··· EXCERPTED RECORDS

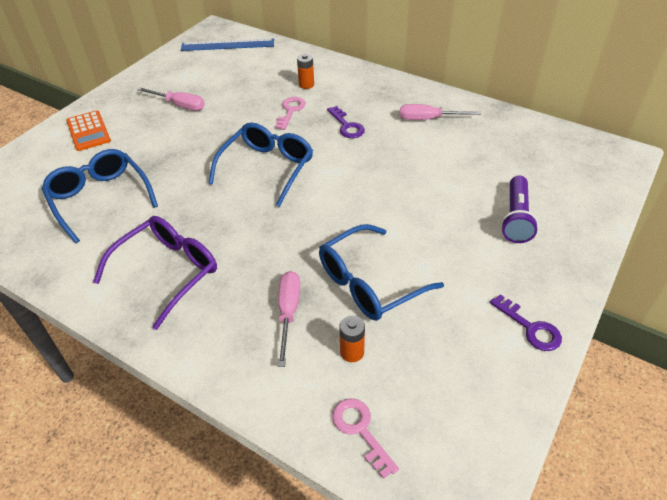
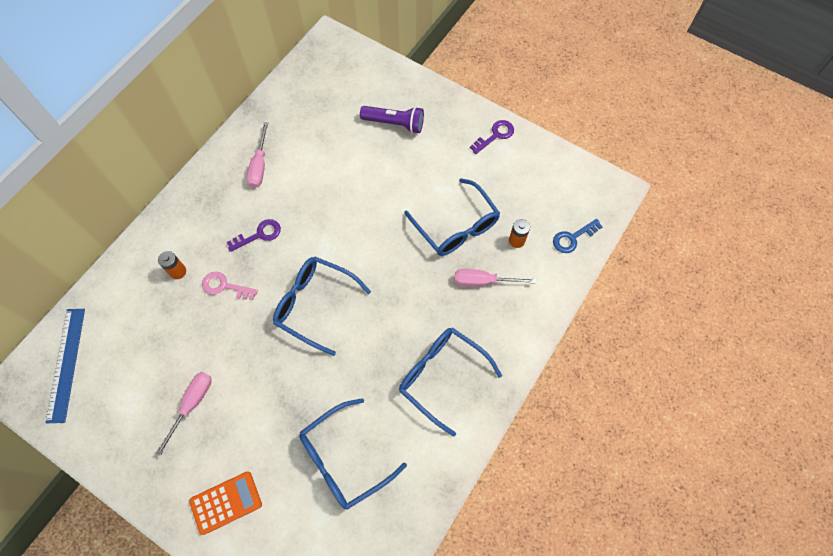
camera: 90 degrees left, 20 degrees up
(168, 271) = (441, 376): purple glasses -> blue glasses
(360, 431) = (573, 238): pink key -> blue key

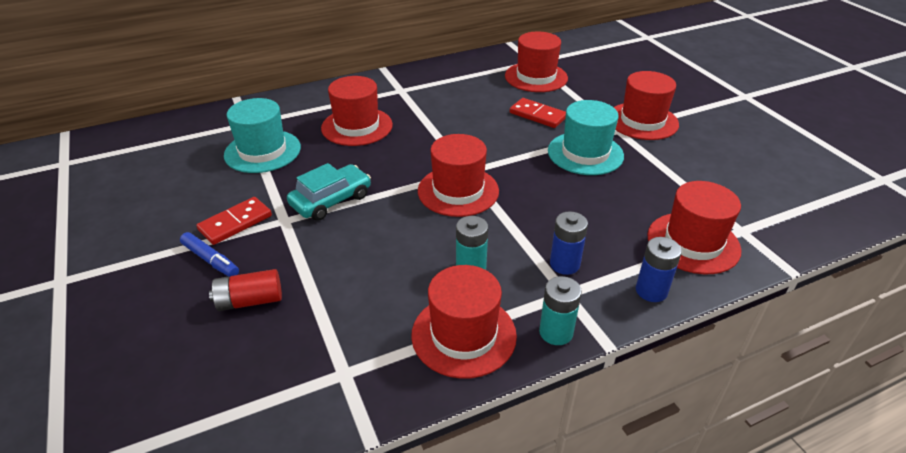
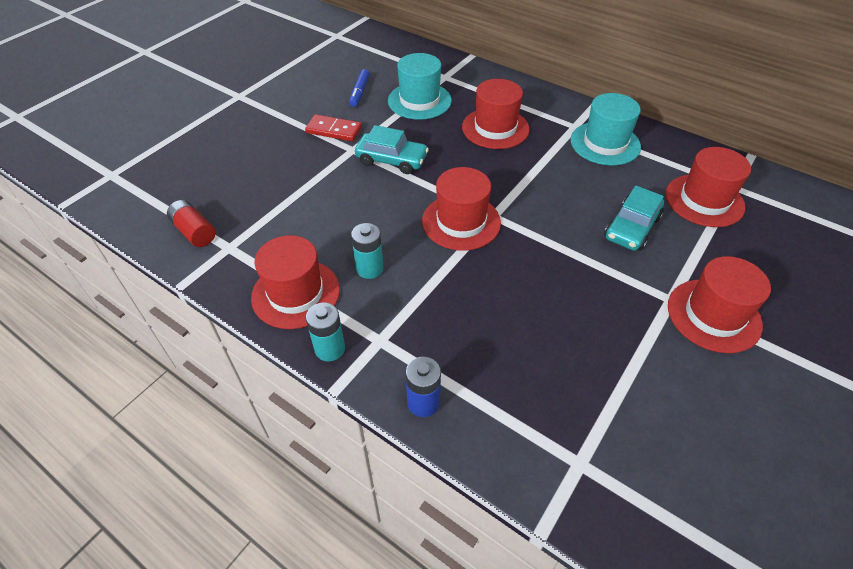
camera: 60 degrees right, 10 degrees up
(211, 260) = (292, 139): blue marker -> blue marker (359, 92)
(250, 301) = (267, 174): red battery -> red battery (194, 232)
(537, 115) = (632, 228): red domino -> turquoise car
(564, 264) = (416, 327): blue battery -> none
(585, 153) = (599, 286): turquoise hat -> turquoise hat (605, 143)
(693, 243) = (522, 420): red hat -> none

······

Using the material, find how many lines hold the word "degrees". Give the number by itself.

_ANSWER TO THIS PROBLEM_
2